What the task asks:
The output is the lines below from the one with "camera: 15 degrees left, 15 degrees up" through the one with "(518, 246) = (492, 352): white carrot -> none", both included, printed exactly and with no other line.

Given records:
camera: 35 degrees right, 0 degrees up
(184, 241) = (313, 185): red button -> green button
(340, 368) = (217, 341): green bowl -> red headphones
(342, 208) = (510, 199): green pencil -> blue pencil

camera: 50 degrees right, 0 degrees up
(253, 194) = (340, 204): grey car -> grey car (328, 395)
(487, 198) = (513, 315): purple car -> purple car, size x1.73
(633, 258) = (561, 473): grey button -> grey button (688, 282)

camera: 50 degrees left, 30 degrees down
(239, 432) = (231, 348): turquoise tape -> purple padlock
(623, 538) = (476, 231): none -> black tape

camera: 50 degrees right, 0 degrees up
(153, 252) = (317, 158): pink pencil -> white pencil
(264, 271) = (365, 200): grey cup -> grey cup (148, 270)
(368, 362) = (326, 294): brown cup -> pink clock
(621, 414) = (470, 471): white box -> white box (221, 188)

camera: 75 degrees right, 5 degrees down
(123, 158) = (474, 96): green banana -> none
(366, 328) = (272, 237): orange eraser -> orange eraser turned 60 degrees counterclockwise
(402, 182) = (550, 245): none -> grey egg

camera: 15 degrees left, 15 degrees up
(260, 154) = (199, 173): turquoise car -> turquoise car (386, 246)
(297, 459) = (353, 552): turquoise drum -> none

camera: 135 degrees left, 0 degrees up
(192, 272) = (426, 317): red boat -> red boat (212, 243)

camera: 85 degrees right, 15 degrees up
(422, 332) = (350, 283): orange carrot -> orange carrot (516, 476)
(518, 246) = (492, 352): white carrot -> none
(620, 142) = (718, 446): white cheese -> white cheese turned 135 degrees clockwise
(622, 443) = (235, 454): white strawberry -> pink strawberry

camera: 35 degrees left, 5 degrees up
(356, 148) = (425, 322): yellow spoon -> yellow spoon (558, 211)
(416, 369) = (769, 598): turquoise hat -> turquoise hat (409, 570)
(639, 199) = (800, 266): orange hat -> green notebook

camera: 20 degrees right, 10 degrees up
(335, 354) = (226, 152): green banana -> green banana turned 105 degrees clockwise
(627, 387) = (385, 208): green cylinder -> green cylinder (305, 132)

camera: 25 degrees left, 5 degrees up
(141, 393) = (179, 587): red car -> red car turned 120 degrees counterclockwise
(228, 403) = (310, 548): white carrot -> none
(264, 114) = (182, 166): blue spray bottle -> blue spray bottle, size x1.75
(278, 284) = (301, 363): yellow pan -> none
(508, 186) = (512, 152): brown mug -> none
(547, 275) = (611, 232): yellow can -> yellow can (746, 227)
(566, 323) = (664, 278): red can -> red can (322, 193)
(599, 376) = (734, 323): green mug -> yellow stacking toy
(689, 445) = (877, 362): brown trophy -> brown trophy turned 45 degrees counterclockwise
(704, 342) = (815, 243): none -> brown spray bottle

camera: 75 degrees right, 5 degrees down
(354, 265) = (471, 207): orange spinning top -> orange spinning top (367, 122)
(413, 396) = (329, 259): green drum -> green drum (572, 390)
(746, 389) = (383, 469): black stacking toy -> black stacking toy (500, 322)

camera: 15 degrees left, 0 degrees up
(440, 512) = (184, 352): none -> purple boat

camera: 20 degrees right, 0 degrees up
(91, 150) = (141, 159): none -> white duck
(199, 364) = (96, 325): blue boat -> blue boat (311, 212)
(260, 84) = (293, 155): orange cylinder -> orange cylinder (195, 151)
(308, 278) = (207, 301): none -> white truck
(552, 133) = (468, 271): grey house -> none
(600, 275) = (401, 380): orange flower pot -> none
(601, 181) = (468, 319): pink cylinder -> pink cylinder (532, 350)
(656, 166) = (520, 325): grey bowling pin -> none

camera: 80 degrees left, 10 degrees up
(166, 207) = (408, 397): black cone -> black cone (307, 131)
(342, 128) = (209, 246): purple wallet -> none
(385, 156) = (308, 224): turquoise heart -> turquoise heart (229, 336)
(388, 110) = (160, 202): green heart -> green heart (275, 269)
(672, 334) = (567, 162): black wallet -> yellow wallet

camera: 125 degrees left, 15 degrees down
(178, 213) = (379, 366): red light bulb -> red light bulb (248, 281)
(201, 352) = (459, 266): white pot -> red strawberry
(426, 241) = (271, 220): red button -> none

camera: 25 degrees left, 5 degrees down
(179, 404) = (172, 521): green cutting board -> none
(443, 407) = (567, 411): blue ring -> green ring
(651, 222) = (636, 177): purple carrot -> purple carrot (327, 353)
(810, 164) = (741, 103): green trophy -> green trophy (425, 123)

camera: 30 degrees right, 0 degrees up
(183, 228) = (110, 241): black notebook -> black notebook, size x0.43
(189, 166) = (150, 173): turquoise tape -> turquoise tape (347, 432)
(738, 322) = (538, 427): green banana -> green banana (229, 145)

Answer area:
camera: 15 degrees left, 15 degrees up
(260, 154) = (199, 173): turquoise car -> turquoise car (386, 246)
(297, 459) = (353, 552): turquoise drum -> none

camera: 135 degrees left, 0 degrees up
(192, 272) = (426, 317): red boat -> red boat (212, 243)

camera: 85 degrees right, 15 degrees up
(422, 332) = (350, 283): orange carrot -> orange carrot (516, 476)
(518, 246) = (492, 352): white carrot -> none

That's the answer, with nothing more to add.